MATERIAL PROVIDED START

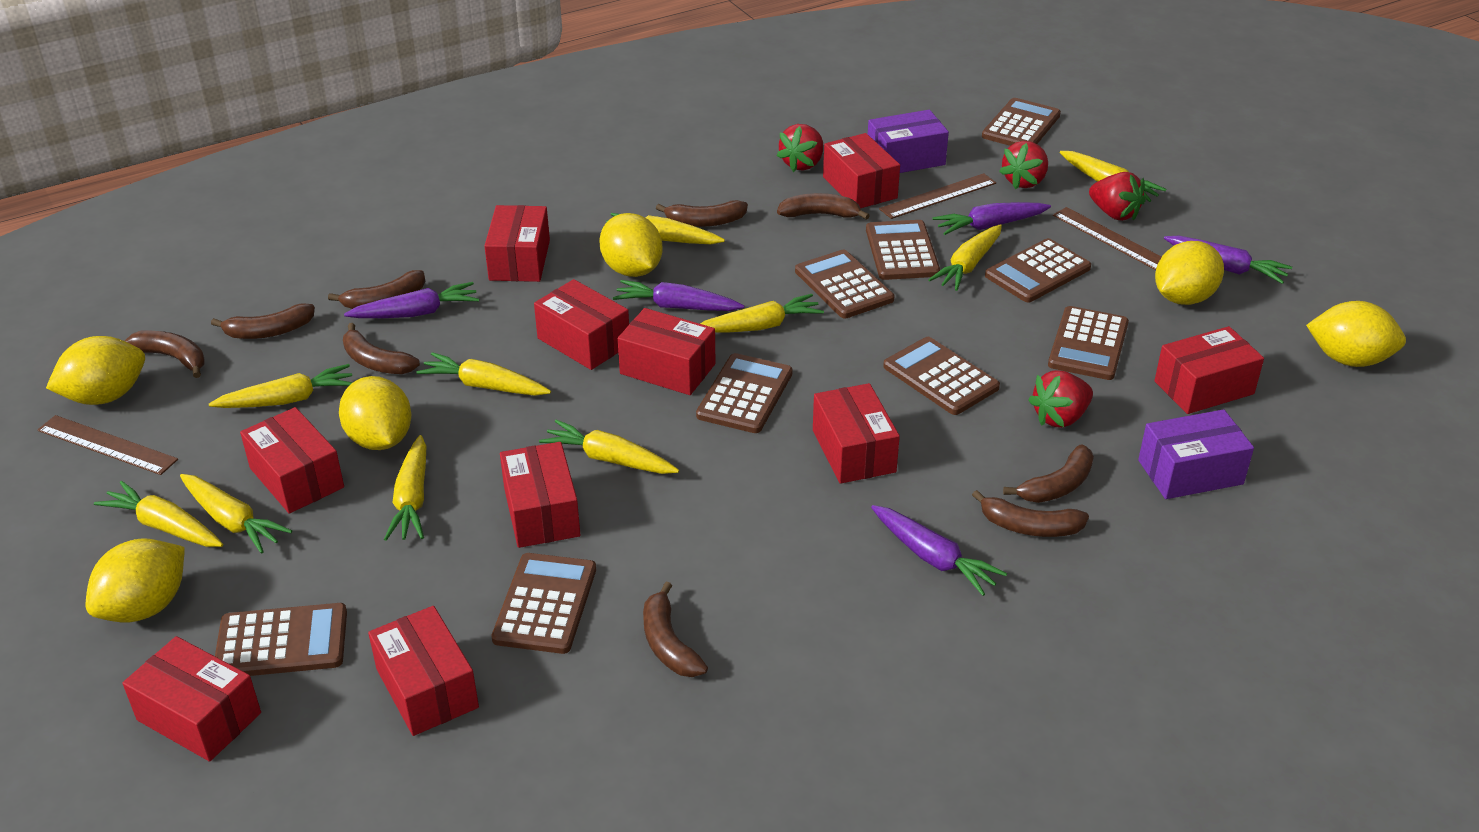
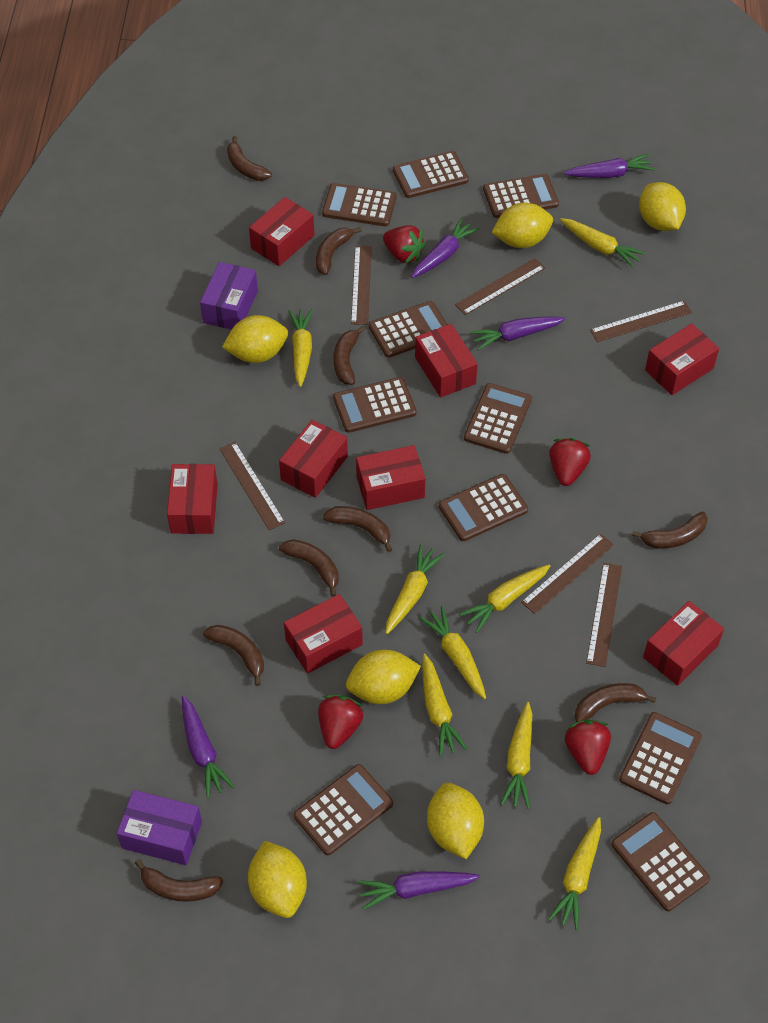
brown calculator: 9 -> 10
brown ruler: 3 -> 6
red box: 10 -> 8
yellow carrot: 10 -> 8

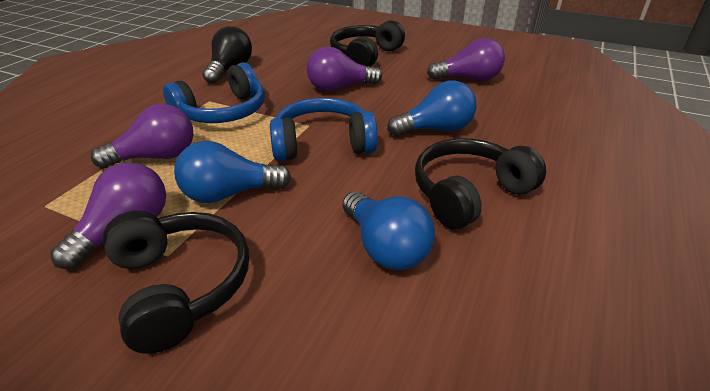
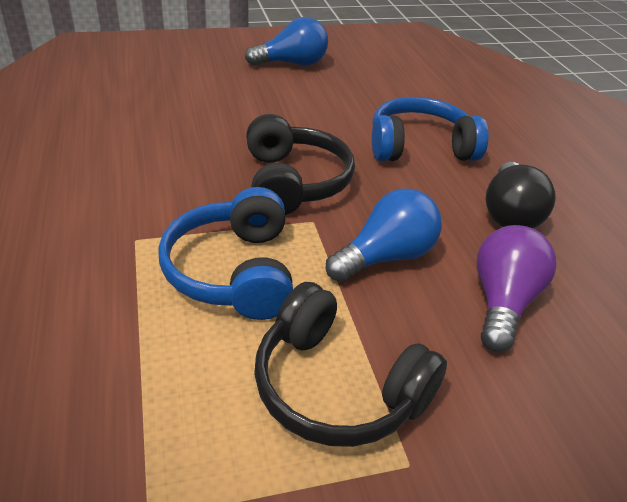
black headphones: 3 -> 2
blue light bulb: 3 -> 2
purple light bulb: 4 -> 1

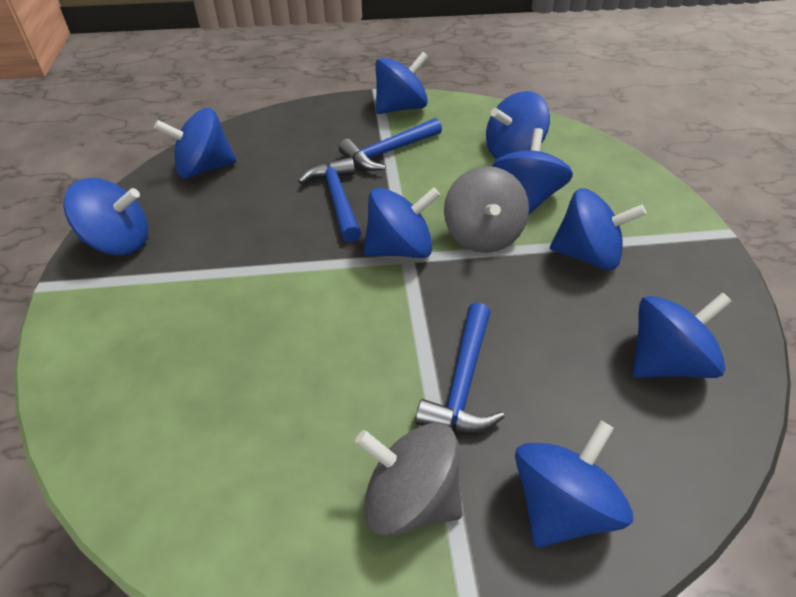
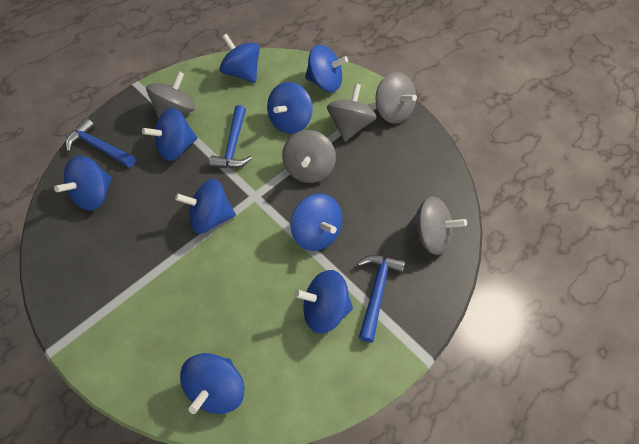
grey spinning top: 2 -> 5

MATERIAL PROVIDED END
MATERIAL PROVIDED START

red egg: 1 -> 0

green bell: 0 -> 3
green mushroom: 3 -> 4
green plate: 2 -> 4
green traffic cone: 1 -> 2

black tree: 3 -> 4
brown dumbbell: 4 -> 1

MATERIAL PROVIDED END

#### [TASK]
Nothing but the lines above from the line with "brown calculator: 9 -> 10" up to and including the line with "grey spinning top: 2 -> 5" should be returned, exactly as written and without pictures.

#### [RESPONSE]
brown calculator: 9 -> 10
brown ruler: 3 -> 6
red box: 10 -> 8
yellow carrot: 10 -> 8

black headphones: 3 -> 2
blue light bulb: 3 -> 2
purple light bulb: 4 -> 1

grey spinning top: 2 -> 5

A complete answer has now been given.